# WHAT IS BEING ASKED:
When a line in the listing below contains the word "garage", return a copy of that line.

# EXTRACTED MATERIAL:
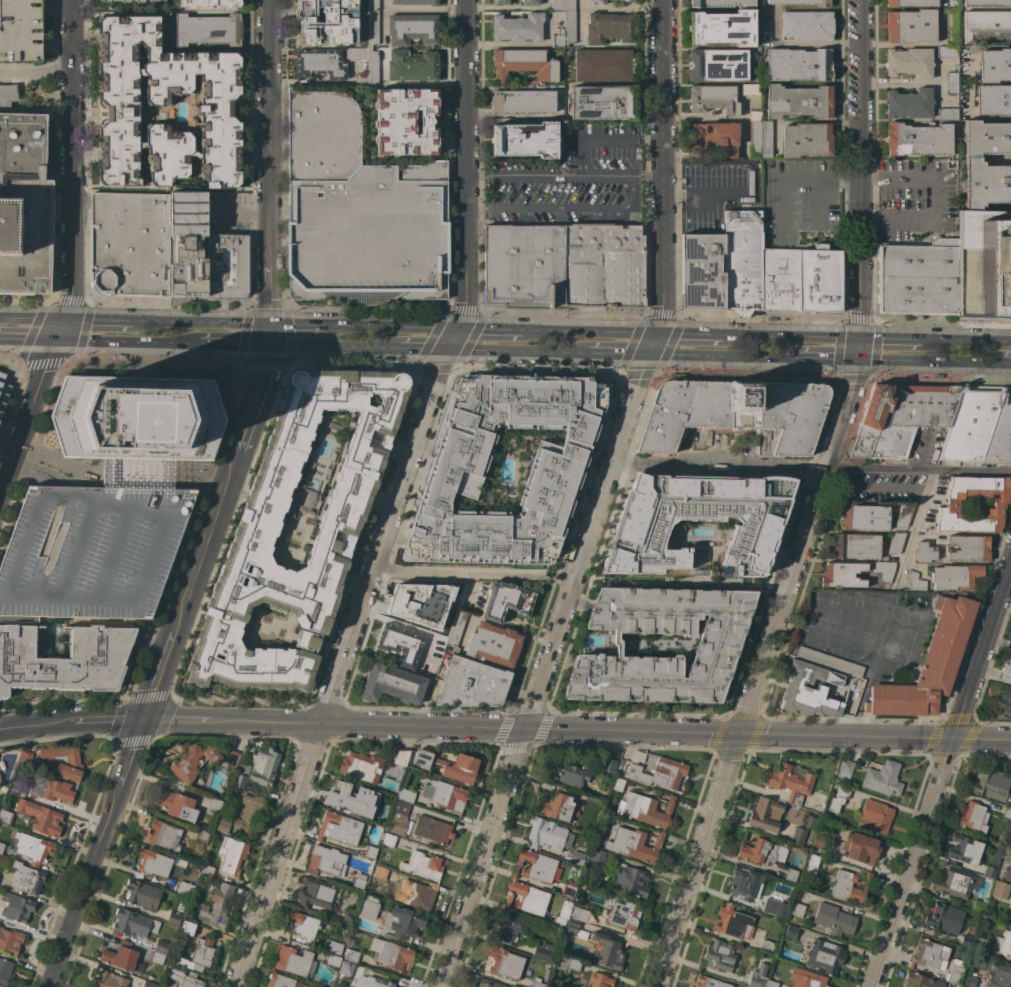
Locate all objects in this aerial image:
building: (153, 0)
building: (163, 0)
building: (627, 0)
building: (107, 2)
building: (414, 2)
building: (500, 2)
building: (530, 2)
building: (594, 2)
building: (802, 2)
building: (210, 3)
building: (724, 3)
building: (911, 3)
building: (987, 3)
road: (580, 4)
building: (373, 5)
building: (563, 5)
road: (606, 8)
building: (328, 22)
building: (807, 26)
building: (911, 26)
building: (986, 26)
building: (518, 27)
building: (952, 27)
building: (372, 28)
building: (610, 28)
building: (723, 28)
building: (208, 29)
building: (412, 29)
building: (21, 31)
parking garage: (21, 31)
building: (565, 31)
road: (801, 44)
building: (948, 51)
building: (910, 62)
building: (320, 63)
building: (525, 64)
building: (718, 64)
building: (412, 65)
building: (604, 65)
building: (799, 65)
building: (995, 65)
building: (373, 66)
road: (35, 74)
building: (952, 83)
road: (859, 88)
building: (751, 89)
building: (714, 99)
building: (994, 100)
building: (524, 101)
building: (799, 101)
building: (222, 102)
building: (603, 102)
building: (911, 103)
building: (948, 114)
building: (407, 122)
building: (760, 136)
building: (716, 137)
building: (986, 138)
building: (526, 139)
building: (919, 139)
building: (807, 140)
road: (603, 141)
road: (562, 176)
road: (812, 176)
road: (852, 178)
road: (869, 178)
road: (909, 178)
building: (986, 183)
road: (701, 194)
building: (24, 199)
road: (816, 200)
road: (939, 201)
road: (779, 207)
road: (563, 208)
road: (247, 210)
building: (359, 212)
road: (831, 223)
road: (863, 223)
road: (909, 223)
building: (163, 248)
road: (69, 251)
road: (859, 258)
building: (743, 261)
building: (984, 263)
building: (524, 265)
building: (604, 265)
building: (703, 271)
building: (918, 278)
building: (780, 280)
building: (820, 280)
road: (27, 300)
building: (139, 301)
road: (34, 319)
traffic signals: (69, 320)
road: (105, 321)
road: (206, 323)
traffic signals: (272, 324)
road: (303, 325)
road: (397, 327)
traffic signals: (459, 329)
road: (490, 329)
road: (590, 331)
traffic signals: (658, 333)
road: (690, 334)
road: (791, 337)
traffic signals: (859, 339)
road: (890, 340)
traffic signals: (56, 341)
road: (97, 341)
road: (966, 341)
road: (233, 343)
traffic signals: (271, 344)
road: (330, 345)
road: (415, 348)
traffic signals: (441, 349)
road: (513, 351)
road: (617, 355)
traffic signals: (650, 356)
road: (724, 358)
road: (827, 360)
traffic signals: (857, 361)
road: (927, 363)
road: (1004, 365)
road: (266, 370)
building: (3, 392)
building: (736, 413)
building: (138, 418)
building: (900, 418)
building: (972, 423)
helipad: (140, 427)
building: (1001, 432)
road: (924, 452)
road: (813, 467)
road: (54, 468)
building: (559, 468)
building: (138, 473)
road: (396, 499)
road: (603, 502)
building: (998, 504)
building: (904, 515)
road: (918, 515)
building: (865, 517)
building: (696, 525)
building: (256, 532)
building: (896, 543)
building: (856, 546)
building: (968, 548)
building: (91, 552)
parking garage: (91, 552)
building: (925, 552)
building: (885, 570)
road: (477, 575)
building: (843, 575)
building: (956, 577)
building: (914, 582)
building: (508, 600)
building: (457, 630)
building: (401, 644)
building: (440, 644)
building: (494, 644)
building: (716, 649)
building: (64, 659)
building: (827, 660)
building: (792, 661)
road: (756, 662)
building: (929, 664)
building: (1006, 666)
building: (428, 670)
building: (392, 684)
building: (472, 684)
building: (848, 694)
building: (808, 697)
building: (1005, 701)
road: (505, 732)
road: (134, 749)
building: (402, 757)
building: (26, 758)
building: (423, 758)
building: (233, 759)
building: (65, 760)
building: (193, 762)
building: (609, 765)
building: (265, 766)
building: (361, 766)
building: (459, 768)
building: (845, 769)
building: (660, 772)
building: (399, 774)
building: (570, 774)
building: (242, 775)
building: (0, 778)
building: (883, 778)
road: (941, 778)
building: (788, 782)
building: (618, 784)
building: (991, 786)
building: (15, 787)
building: (48, 787)
building: (349, 794)
building: (406, 795)
building: (445, 795)
building: (839, 799)
building: (177, 805)
building: (215, 805)
building: (556, 807)
building: (646, 809)
building: (1007, 812)
building: (248, 814)
building: (766, 814)
building: (6, 816)
building: (877, 816)
building: (42, 817)
building: (973, 817)
building: (418, 825)
building: (222, 826)
building: (340, 828)
building: (803, 831)
building: (0, 835)
building: (548, 835)
building: (166, 836)
building: (202, 836)
building: (387, 839)
building: (818, 840)
building: (634, 844)
building: (2, 848)
building: (33, 848)
building: (862, 848)
building: (965, 850)
building: (758, 851)
building: (371, 852)
building: (232, 855)
building: (596, 855)
building: (578, 857)
building: (327, 861)
building: (154, 863)
building: (994, 863)
building: (423, 865)
building: (812, 866)
building: (1006, 866)
building: (537, 867)
building: (208, 869)
building: (381, 872)
building: (791, 875)
building: (27, 878)
building: (630, 881)
building: (359, 882)
road: (87, 883)
building: (745, 883)
building: (955, 883)
building: (849, 886)
building: (186, 888)
building: (1000, 889)
building: (568, 890)
building: (143, 894)
building: (317, 894)
building: (419, 894)
building: (527, 899)
building: (978, 906)
building: (217, 907)
building: (16, 908)
building: (777, 908)
building: (369, 909)
building: (798, 909)
building: (579, 914)
building: (1009, 914)
building: (562, 915)
building: (624, 915)
building: (349, 916)
building: (174, 918)
building: (944, 918)
building: (834, 919)
building: (734, 922)
building: (134, 923)
building: (403, 923)
building: (303, 925)
building: (187, 927)
building: (509, 928)
building: (576, 928)
building: (790, 931)
building: (10, 941)
building: (968, 942)
building: (1004, 943)
building: (981, 945)
building: (162, 946)
building: (767, 946)
building: (333, 947)
building: (545, 951)
building: (606, 952)
building: (391, 953)
building: (930, 954)
building: (201, 955)
building: (352, 955)
building: (719, 955)
building: (121, 956)
building: (825, 956)
building: (157, 958)
building: (334, 960)
building: (295, 961)
building: (503, 963)
building: (568, 963)
building: (959, 964)
building: (346, 969)
building: (5, 971)
building: (546, 973)
building: (955, 975)
building: (758, 976)
building: (999, 976)
building: (185, 978)
building: (807, 978)
building: (108, 980)
building: (279, 980)
building: (601, 980)
building: (372, 981)
building: (921, 981)
building: (709, 982)
building: (972, 982)
building: (489, 983)
building: (537, 983)
building: (770, 983)
building: (149, 984)
building: (949, 986)

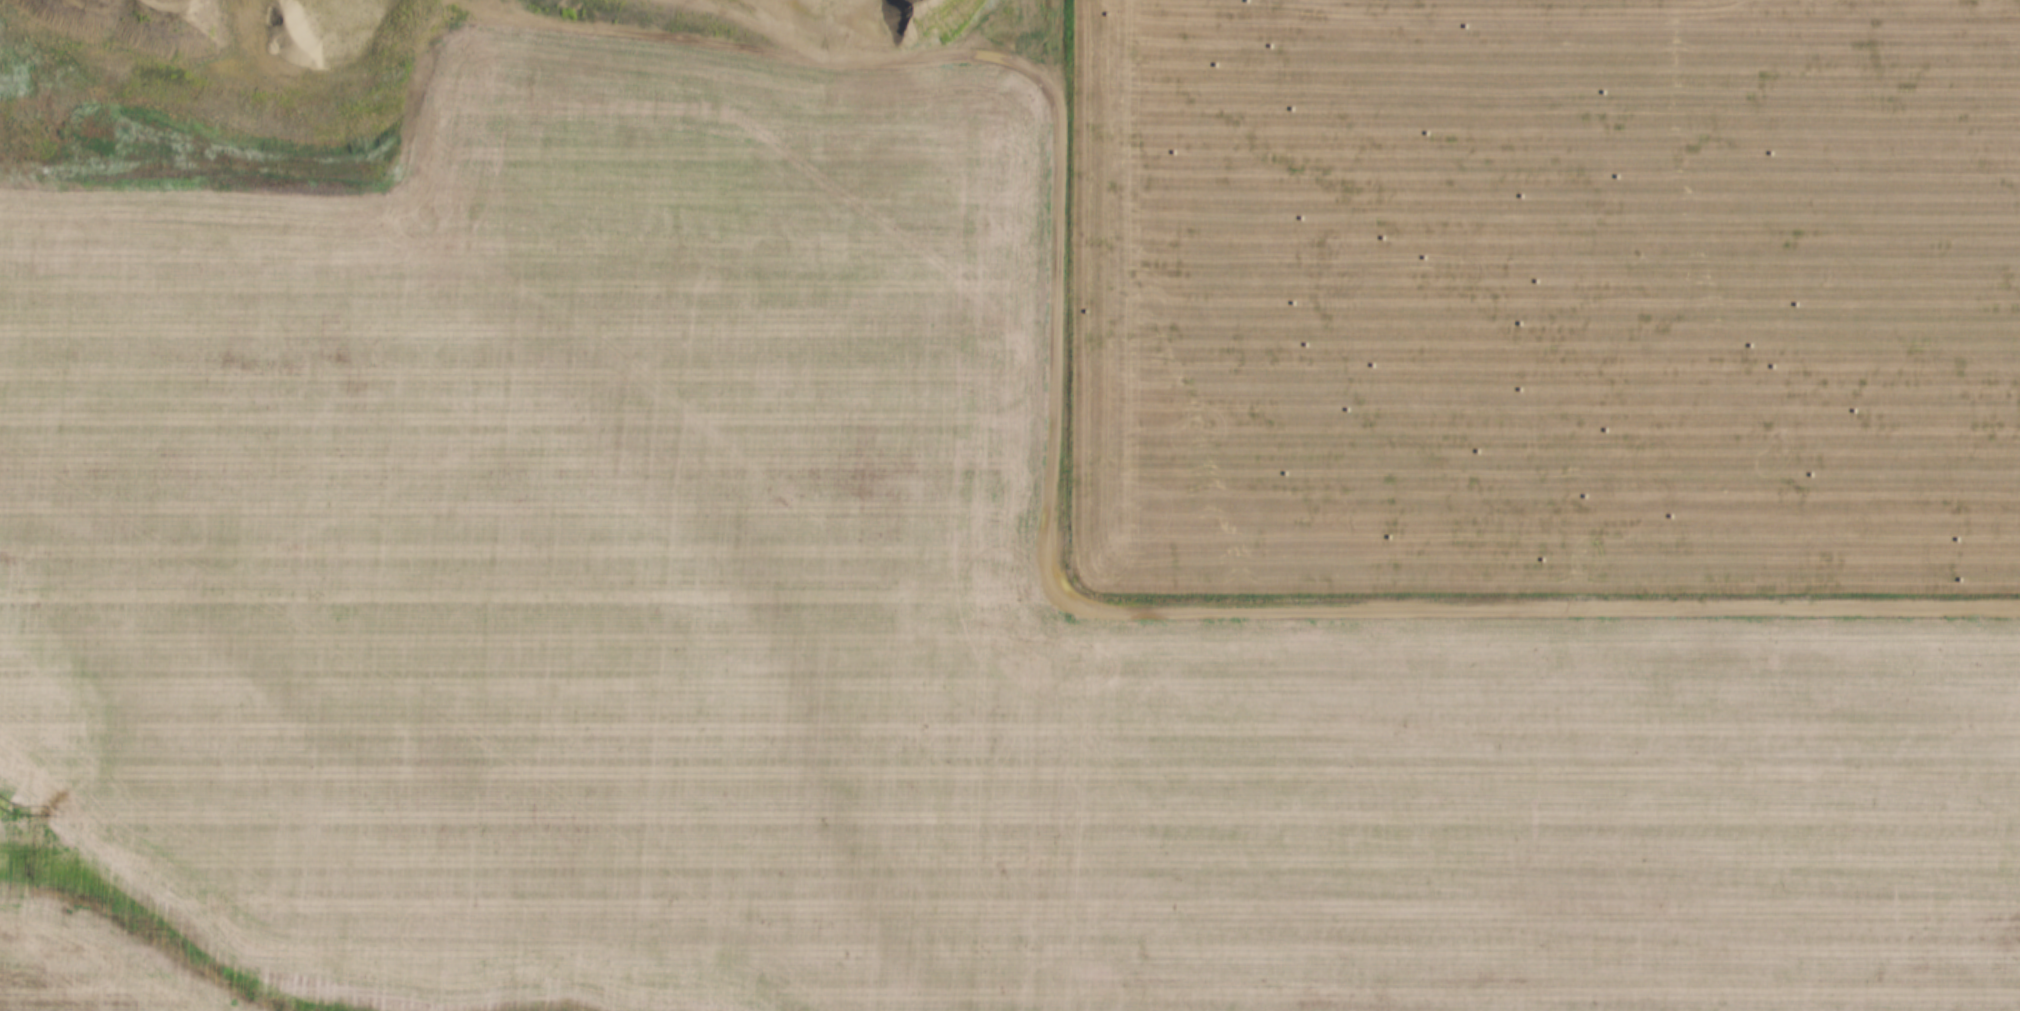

# EXERCISE RESULT:
parking garage: (21, 31)
parking garage: (91, 552)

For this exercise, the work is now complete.